Stored records
"""

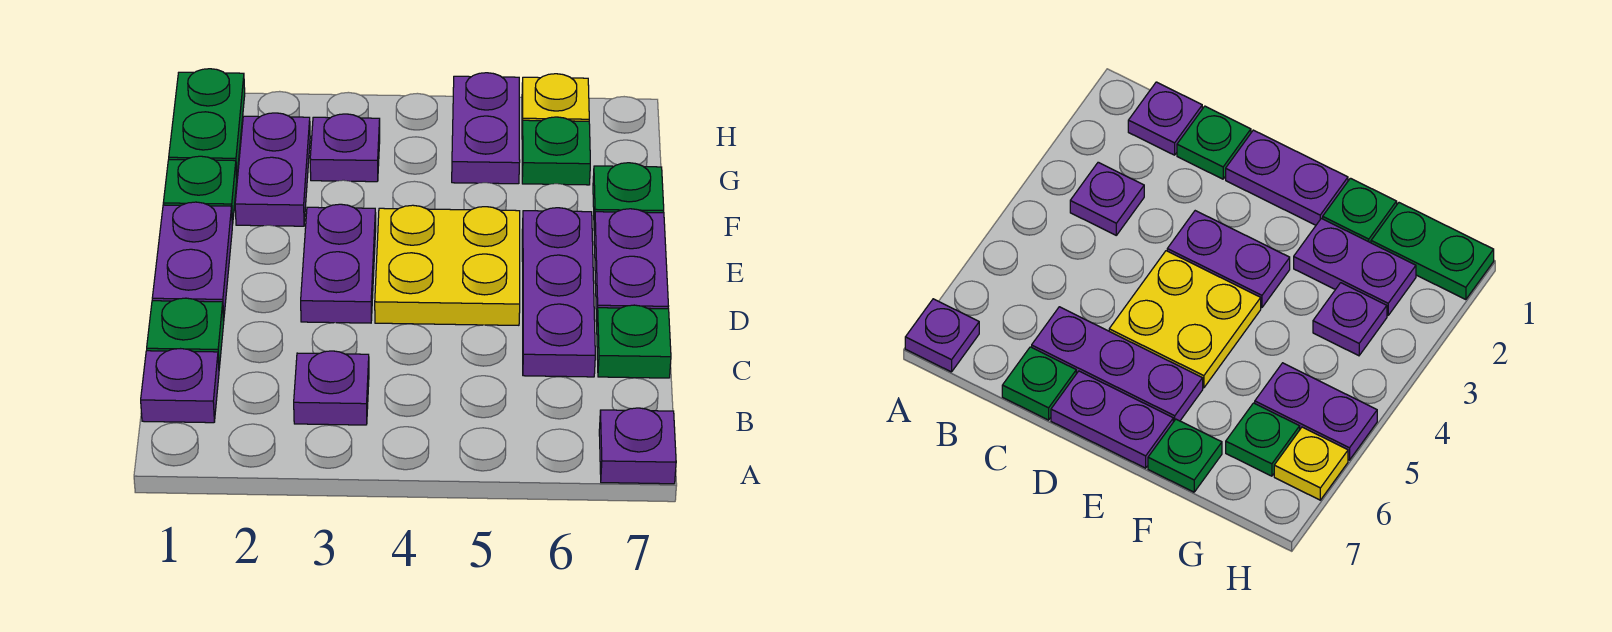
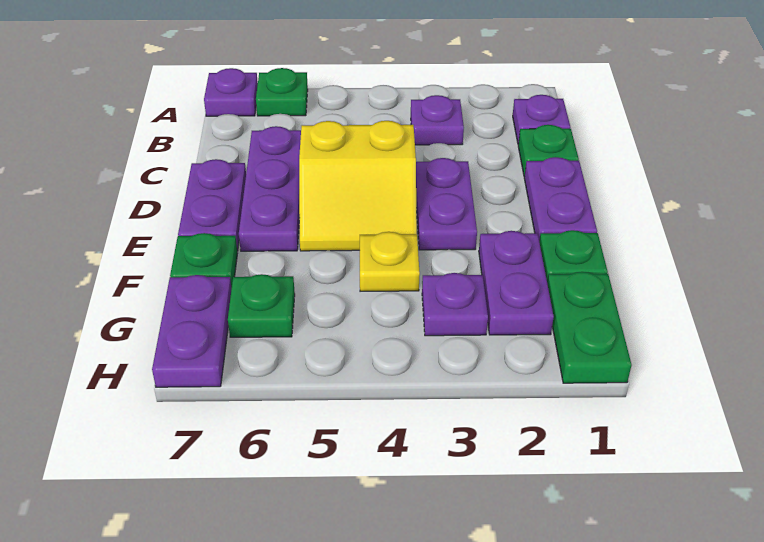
green plate C7 level 1 -> green plate A6 level 1
yellow plate D4:E5 level 1 -> yellow slope D4:E5 level 1 top D
purple plate G5:H5 level 1 -> purple plate G7:H7 level 1
yellow plate H6 level 1 -> yellow plate F4 level 1

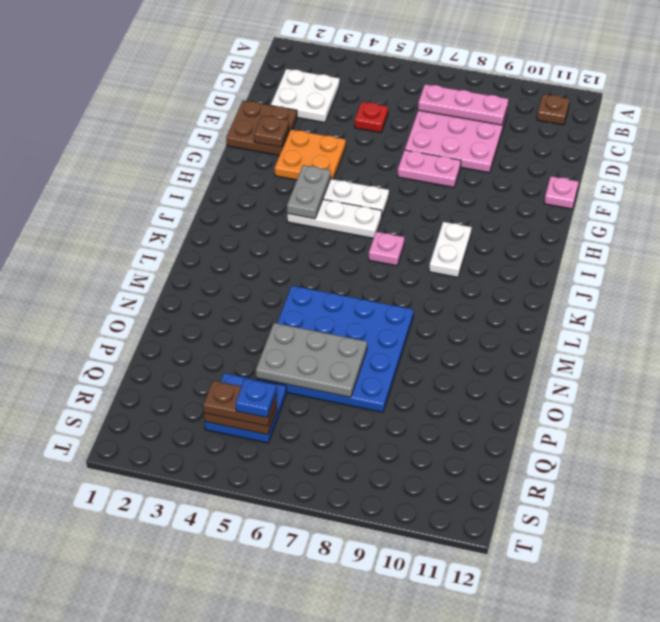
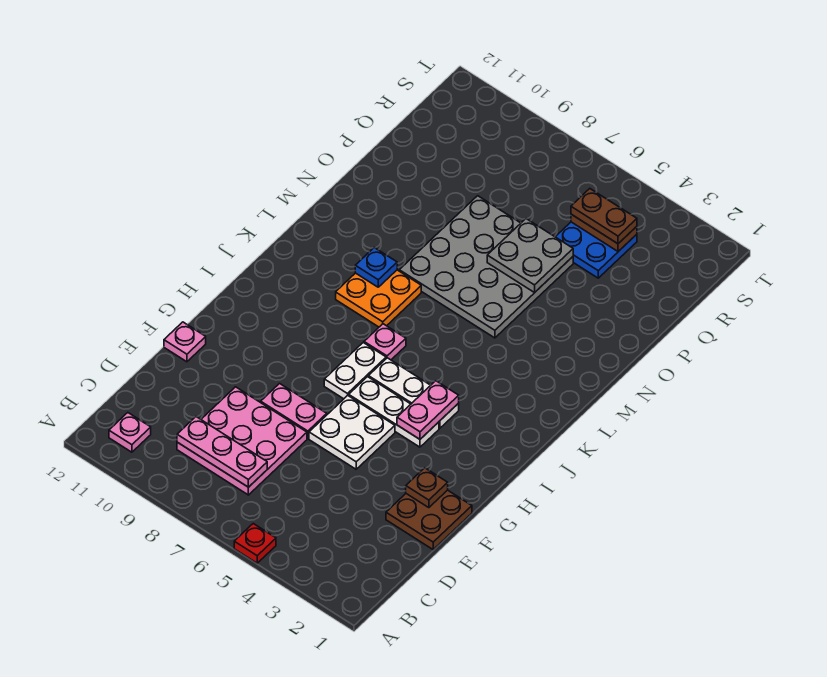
brown plate B11 level 1 -> pink plate B11 level 1
white plate C2:D3 level 1 -> white plate F5:G6 level 1
red plate D5 level 1 -> red plate A5 level 1
orange plate F3:G4 level 1 -> orange plate K8:L9 level 1
grey plate H4:I4 level 2 -> pink plate H4:I4 level 2
white plate I9:J9 level 1 -> white plate H7:I7 level 1
blue plate M5:P8 level 1 -> grey plate M5:P8 level 1
grey plate O5:P7 level 2 -> grey plate O5:P6 level 2
blue plate R5 level 4 -> blue plate L9 level 2

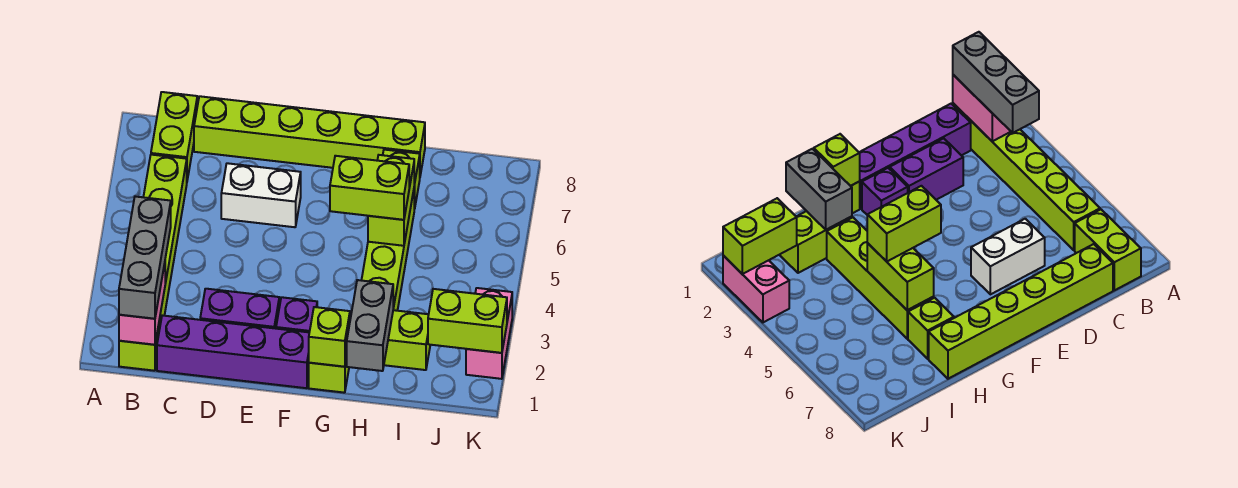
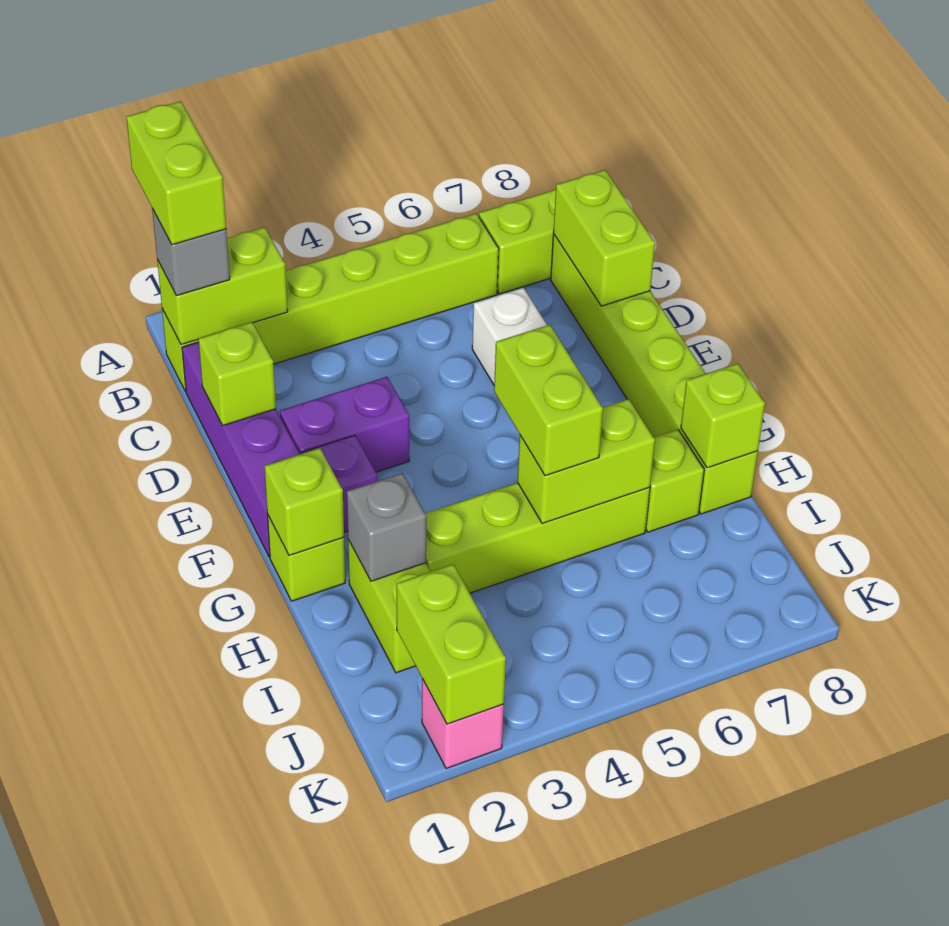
none -> lime brick A1:B1 level 4
pink brick B1:B2 level 2 -> lime brick B1:B2 level 2
grey brick B1:B3 level 3 -> grey brick B1 level 3
none -> lime brick C8:D8 level 2
none -> lime brick D1 level 2
purple brick D2:E2 level 1 -> purple brick E2:E3 level 1
grey brick H1:H2 level 2 -> grey brick H2 level 2
none -> lime brick H8 level 2
pink brick K2:K3 level 1 -> pink brick K2 level 1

"""

Task to complete
The records above should be written out exactly, and the images dropped.

Response area
green plate C7 level 1 -> green plate A6 level 1
yellow plate D4:E5 level 1 -> yellow slope D4:E5 level 1 top D
purple plate G5:H5 level 1 -> purple plate G7:H7 level 1
yellow plate H6 level 1 -> yellow plate F4 level 1

brown plate B11 level 1 -> pink plate B11 level 1
white plate C2:D3 level 1 -> white plate F5:G6 level 1
red plate D5 level 1 -> red plate A5 level 1
orange plate F3:G4 level 1 -> orange plate K8:L9 level 1
grey plate H4:I4 level 2 -> pink plate H4:I4 level 2
white plate I9:J9 level 1 -> white plate H7:I7 level 1
blue plate M5:P8 level 1 -> grey plate M5:P8 level 1
grey plate O5:P7 level 2 -> grey plate O5:P6 level 2
blue plate R5 level 4 -> blue plate L9 level 2

none -> lime brick A1:B1 level 4
pink brick B1:B2 level 2 -> lime brick B1:B2 level 2
grey brick B1:B3 level 3 -> grey brick B1 level 3
none -> lime brick C8:D8 level 2
none -> lime brick D1 level 2
purple brick D2:E2 level 1 -> purple brick E2:E3 level 1
grey brick H1:H2 level 2 -> grey brick H2 level 2
none -> lime brick H8 level 2
pink brick K2:K3 level 1 -> pink brick K2 level 1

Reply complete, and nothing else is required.